### [RAW DATA]

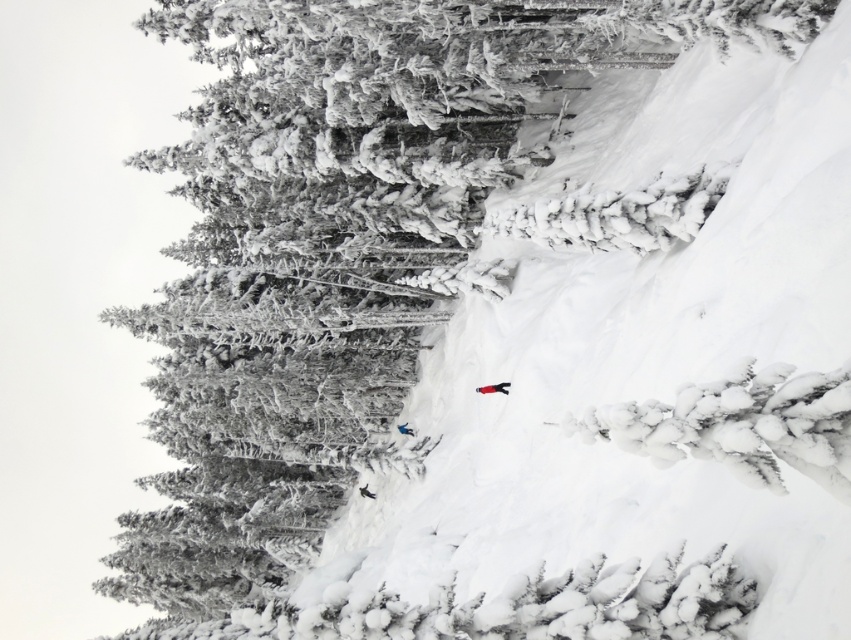
Can you confirm if white matte snowboard at center is thinner than white matte snowboarder at center?

Incorrect, white matte snowboard at center's width is not less than white matte snowboarder at center's.

This screenshot has width=851, height=640. Describe the element at coordinates (494, 387) in the screenshot. I see `white matte snowboard at center` at that location.

I want to click on white matte snowboard at center, so click(494, 387).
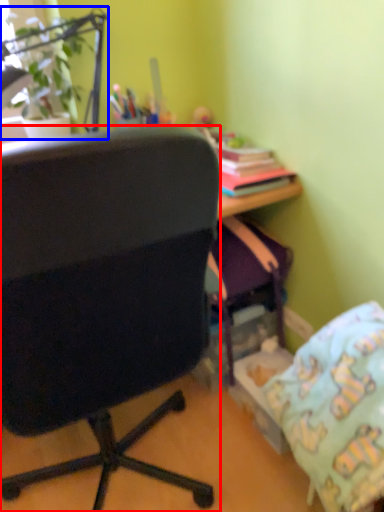
Question: Which object is further to the camera taking this photo, chair (highlighted by a red box) or houseplant (highlighted by a blue box)?

Choices:
 (A) chair
 (B) houseplant

Answer: (B)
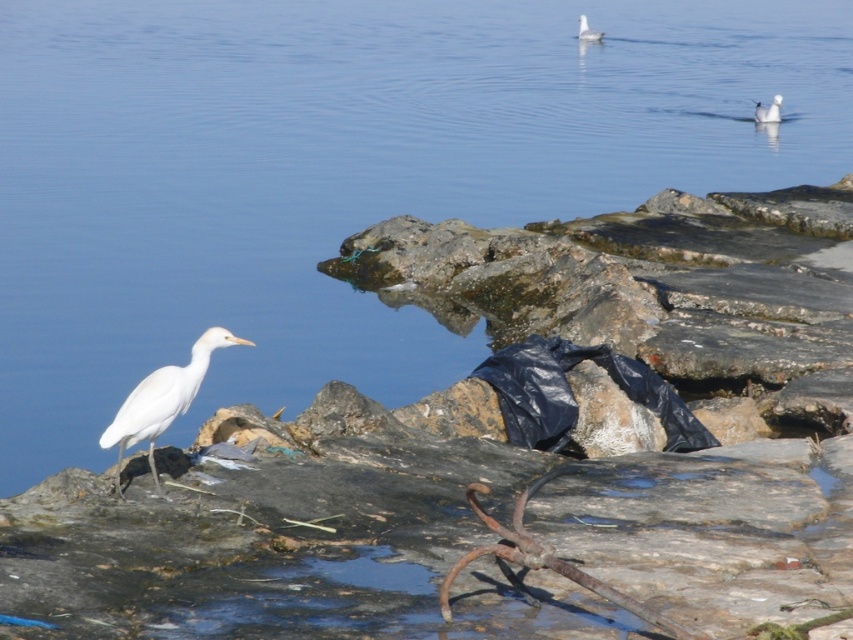
Is white matte bird at left closer to camera compared to white matte bird at upper center?

Yes, white matte bird at left is in front of white matte bird at upper center.

Which of these two, white matte bird at left or white matte bird at upper center, stands shorter?

Standing shorter between the two is white matte bird at upper center.

Which is behind, point (198, 355) or point (601, 35)?

The point (601, 35) is behind.

Identify the location of white matte bird at left. (161, 401).

Which is more to the right, white matte bird at left or white matte bird at upper right?

From the viewer's perspective, white matte bird at upper right appears more on the right side.

Does white matte bird at left appear on the left side of white matte bird at upper right?

Indeed, white matte bird at left is positioned on the left side of white matte bird at upper right.

Which is in front, point (206, 352) or point (778, 97)?

Point (206, 352) is more forward.

Locate an element on the screen. The width and height of the screenshot is (853, 640). white matte bird at left is located at coordinates (161, 401).

Does point (778, 93) come behind point (584, 22)?

No, it is not.

Does white matte bird at upper right have a larger size compared to white matte bird at upper center?

Incorrect, white matte bird at upper right is not larger than white matte bird at upper center.

Who is more forward, [759,108] or [584,38]?

Point [759,108]

Find the location of a particular element. white matte bird at upper right is located at coordinates (769, 109).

### [STATED GOAL]
Can you reproduce all of the entries above word for word, leaving out the pictures?

### [ANSWER TO THE PROBLEM]
Can you confirm if white matte snowboard at center is thinner than white matte snowboarder at center?

Incorrect, white matte snowboard at center's width is not less than white matte snowboarder at center's.

This screenshot has width=851, height=640. Describe the element at coordinates (494, 387) in the screenshot. I see `white matte snowboard at center` at that location.

I want to click on white matte snowboard at center, so click(494, 387).
Question: Which object is further to the camera taking this photo, chair (highlighted by a red box) or houseplant (highlighted by a blue box)?

Choices:
 (A) chair
 (B) houseplant

Answer: (B)
Is white matte bird at left closer to camera compared to white matte bird at upper center?

Yes, white matte bird at left is in front of white matte bird at upper center.

Which of these two, white matte bird at left or white matte bird at upper center, stands shorter?

Standing shorter between the two is white matte bird at upper center.

Which is behind, point (198, 355) or point (601, 35)?

The point (601, 35) is behind.

Identify the location of white matte bird at left. (161, 401).

Which is more to the right, white matte bird at left or white matte bird at upper right?

From the viewer's perspective, white matte bird at upper right appears more on the right side.

Does white matte bird at left appear on the left side of white matte bird at upper right?

Indeed, white matte bird at left is positioned on the left side of white matte bird at upper right.

Which is in front, point (206, 352) or point (778, 97)?

Point (206, 352) is more forward.

Locate an element on the screen. The width and height of the screenshot is (853, 640). white matte bird at left is located at coordinates (161, 401).

Does point (778, 93) come behind point (584, 22)?

No, it is not.

Does white matte bird at upper right have a larger size compared to white matte bird at upper center?

Incorrect, white matte bird at upper right is not larger than white matte bird at upper center.

Who is more forward, [759,108] or [584,38]?

Point [759,108]

Find the location of a particular element. white matte bird at upper right is located at coordinates (769, 109).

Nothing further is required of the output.